[start of Supplied material]

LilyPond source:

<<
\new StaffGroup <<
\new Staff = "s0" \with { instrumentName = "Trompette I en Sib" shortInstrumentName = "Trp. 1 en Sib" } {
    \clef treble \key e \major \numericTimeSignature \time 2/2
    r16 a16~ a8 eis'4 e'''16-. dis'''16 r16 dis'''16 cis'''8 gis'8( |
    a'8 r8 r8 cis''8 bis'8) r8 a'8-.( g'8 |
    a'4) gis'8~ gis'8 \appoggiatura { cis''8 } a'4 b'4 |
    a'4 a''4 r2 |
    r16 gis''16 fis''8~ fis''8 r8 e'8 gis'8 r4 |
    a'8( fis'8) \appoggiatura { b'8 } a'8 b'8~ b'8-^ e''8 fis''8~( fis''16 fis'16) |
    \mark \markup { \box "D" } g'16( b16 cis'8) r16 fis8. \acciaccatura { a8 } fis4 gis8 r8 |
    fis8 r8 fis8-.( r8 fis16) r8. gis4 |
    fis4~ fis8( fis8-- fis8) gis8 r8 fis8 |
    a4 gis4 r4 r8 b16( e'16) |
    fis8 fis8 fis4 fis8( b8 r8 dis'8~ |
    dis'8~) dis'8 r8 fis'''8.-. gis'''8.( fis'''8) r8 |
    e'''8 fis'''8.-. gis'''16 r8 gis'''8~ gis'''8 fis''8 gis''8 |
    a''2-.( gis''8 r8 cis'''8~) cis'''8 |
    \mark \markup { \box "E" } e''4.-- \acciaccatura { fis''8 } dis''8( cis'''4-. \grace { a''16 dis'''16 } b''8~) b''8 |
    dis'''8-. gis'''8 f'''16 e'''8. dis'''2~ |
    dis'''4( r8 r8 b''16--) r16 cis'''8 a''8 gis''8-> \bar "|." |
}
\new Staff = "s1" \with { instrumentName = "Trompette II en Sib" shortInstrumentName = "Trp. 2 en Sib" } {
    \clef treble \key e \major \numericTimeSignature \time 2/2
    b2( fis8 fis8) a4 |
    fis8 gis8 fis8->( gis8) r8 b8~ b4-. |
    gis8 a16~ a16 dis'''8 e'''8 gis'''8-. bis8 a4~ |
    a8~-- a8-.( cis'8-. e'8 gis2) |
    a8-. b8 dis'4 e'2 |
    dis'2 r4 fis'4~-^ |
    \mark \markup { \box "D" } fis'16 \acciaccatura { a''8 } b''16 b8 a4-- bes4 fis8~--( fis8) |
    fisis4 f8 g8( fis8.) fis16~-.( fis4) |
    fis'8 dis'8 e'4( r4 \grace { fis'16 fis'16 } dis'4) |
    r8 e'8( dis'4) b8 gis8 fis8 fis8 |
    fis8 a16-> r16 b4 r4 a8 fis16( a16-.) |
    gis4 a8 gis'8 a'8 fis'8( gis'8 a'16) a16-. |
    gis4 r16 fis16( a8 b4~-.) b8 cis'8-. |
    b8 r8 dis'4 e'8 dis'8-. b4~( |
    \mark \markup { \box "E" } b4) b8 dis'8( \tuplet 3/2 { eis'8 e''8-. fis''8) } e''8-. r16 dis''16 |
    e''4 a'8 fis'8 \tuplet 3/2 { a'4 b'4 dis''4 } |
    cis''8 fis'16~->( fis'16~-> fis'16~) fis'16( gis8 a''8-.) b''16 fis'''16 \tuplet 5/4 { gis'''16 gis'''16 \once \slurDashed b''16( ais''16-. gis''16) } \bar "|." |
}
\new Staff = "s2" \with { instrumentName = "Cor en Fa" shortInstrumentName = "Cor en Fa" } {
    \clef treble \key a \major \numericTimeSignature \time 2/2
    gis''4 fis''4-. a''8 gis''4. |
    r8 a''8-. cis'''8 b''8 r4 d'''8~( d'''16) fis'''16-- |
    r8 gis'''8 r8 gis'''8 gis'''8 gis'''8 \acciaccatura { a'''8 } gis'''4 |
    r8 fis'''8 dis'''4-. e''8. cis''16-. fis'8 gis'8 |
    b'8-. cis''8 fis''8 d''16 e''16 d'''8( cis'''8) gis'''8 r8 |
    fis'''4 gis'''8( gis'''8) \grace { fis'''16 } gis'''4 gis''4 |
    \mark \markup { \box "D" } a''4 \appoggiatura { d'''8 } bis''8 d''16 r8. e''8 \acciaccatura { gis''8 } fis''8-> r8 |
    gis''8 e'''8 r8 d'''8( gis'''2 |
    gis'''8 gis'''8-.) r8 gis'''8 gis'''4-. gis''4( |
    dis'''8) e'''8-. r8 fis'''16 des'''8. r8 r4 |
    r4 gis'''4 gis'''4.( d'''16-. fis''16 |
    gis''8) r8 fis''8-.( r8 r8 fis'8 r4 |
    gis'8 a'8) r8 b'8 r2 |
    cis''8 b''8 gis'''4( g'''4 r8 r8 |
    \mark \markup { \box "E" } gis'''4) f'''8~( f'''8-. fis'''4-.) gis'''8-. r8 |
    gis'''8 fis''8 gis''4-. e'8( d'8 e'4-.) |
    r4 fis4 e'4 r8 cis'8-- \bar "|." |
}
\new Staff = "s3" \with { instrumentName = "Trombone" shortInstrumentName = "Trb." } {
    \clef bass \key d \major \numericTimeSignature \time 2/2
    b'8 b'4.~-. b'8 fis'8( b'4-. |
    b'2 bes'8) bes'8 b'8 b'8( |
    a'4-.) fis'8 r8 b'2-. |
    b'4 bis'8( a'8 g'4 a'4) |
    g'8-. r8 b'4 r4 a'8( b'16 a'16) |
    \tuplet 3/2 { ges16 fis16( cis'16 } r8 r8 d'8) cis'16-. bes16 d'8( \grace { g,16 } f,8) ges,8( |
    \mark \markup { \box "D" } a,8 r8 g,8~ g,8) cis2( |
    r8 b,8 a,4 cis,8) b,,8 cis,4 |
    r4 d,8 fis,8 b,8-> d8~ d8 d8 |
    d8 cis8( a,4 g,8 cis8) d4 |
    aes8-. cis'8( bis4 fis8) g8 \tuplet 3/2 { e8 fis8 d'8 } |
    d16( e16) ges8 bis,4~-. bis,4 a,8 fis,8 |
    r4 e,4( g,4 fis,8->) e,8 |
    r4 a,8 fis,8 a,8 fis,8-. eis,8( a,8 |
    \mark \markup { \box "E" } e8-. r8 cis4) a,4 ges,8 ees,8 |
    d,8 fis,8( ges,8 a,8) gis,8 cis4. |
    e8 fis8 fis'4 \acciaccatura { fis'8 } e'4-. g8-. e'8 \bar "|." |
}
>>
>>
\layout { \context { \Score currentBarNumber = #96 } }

[end of Supplied material]

### Exercise instructions
Extract every line of the records that contains the string "grace", matching case exactly.

### Completed task
    \mark \markup { \box "E" } e''4.-- \acciaccatura { fis''8 } dis''8( cis'''4-. \grace { a''16 dis'''16 } b''8~) b''8 |
    fis'8 dis'8 e'4( r4 \grace { fis'16 fis'16 } dis'4) |
    fis'''4 gis'''8( gis'''8) \grace { fis'''16 } gis'''4 gis''4 |
    \tuplet 3/2 { ges16 fis16( cis'16 } r8 r8 d'8) cis'16-. bes16 d'8( \grace { g,16 } f,8) ges,8( |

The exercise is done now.